Return the lines below in which the string "board" occurs.

* _Records supplied_
= = = = = = =

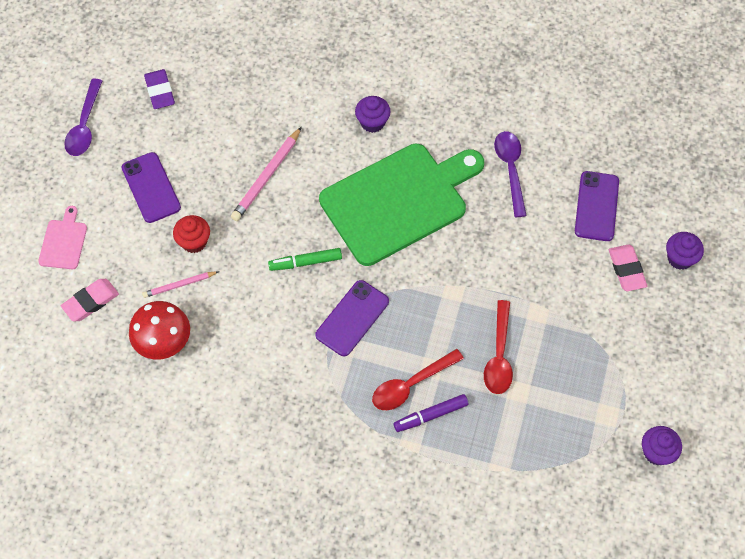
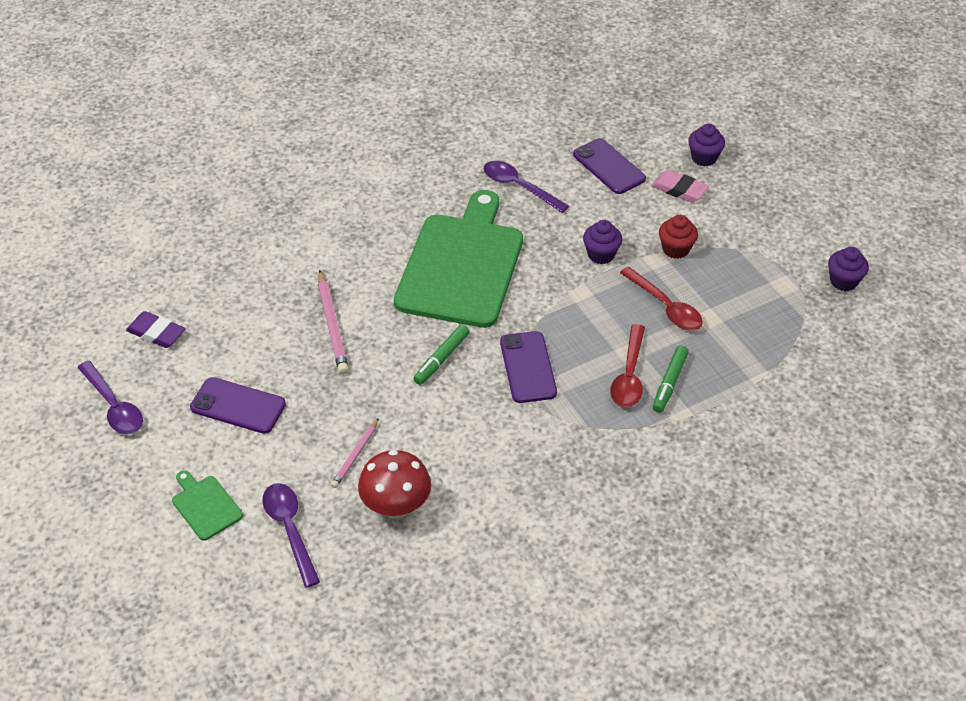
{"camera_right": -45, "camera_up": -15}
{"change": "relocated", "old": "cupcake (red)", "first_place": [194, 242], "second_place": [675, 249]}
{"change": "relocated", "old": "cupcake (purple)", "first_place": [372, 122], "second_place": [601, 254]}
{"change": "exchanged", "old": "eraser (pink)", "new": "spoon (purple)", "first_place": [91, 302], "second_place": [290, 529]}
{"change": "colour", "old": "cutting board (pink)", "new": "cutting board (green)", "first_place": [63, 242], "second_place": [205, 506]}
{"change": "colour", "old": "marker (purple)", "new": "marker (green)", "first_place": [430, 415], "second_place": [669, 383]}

= = = = = = =

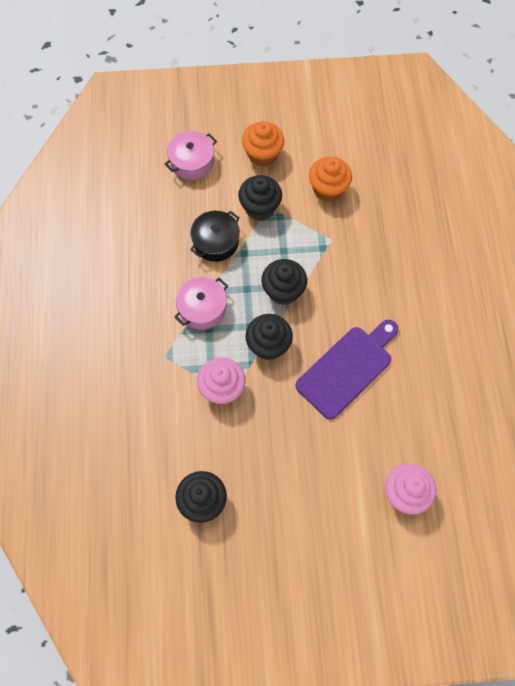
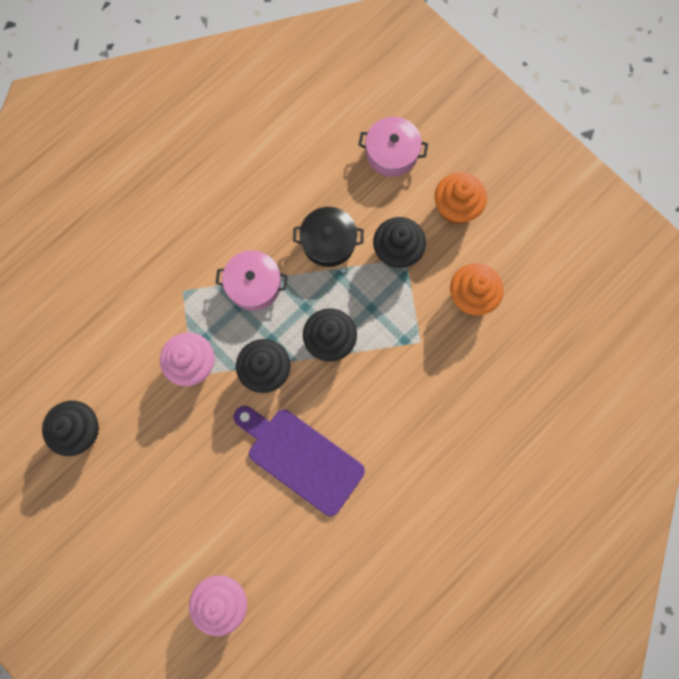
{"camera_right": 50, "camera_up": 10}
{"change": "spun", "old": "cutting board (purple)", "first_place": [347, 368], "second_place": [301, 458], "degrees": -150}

= = = = = = =

* _Written response_
{"change": "colour", "old": "cutting board (pink)", "new": "cutting board (green)", "first_place": [63, 242], "second_place": [205, 506]}
{"change": "spun", "old": "cutting board (purple)", "first_place": [347, 368], "second_place": [301, 458], "degrees": -150}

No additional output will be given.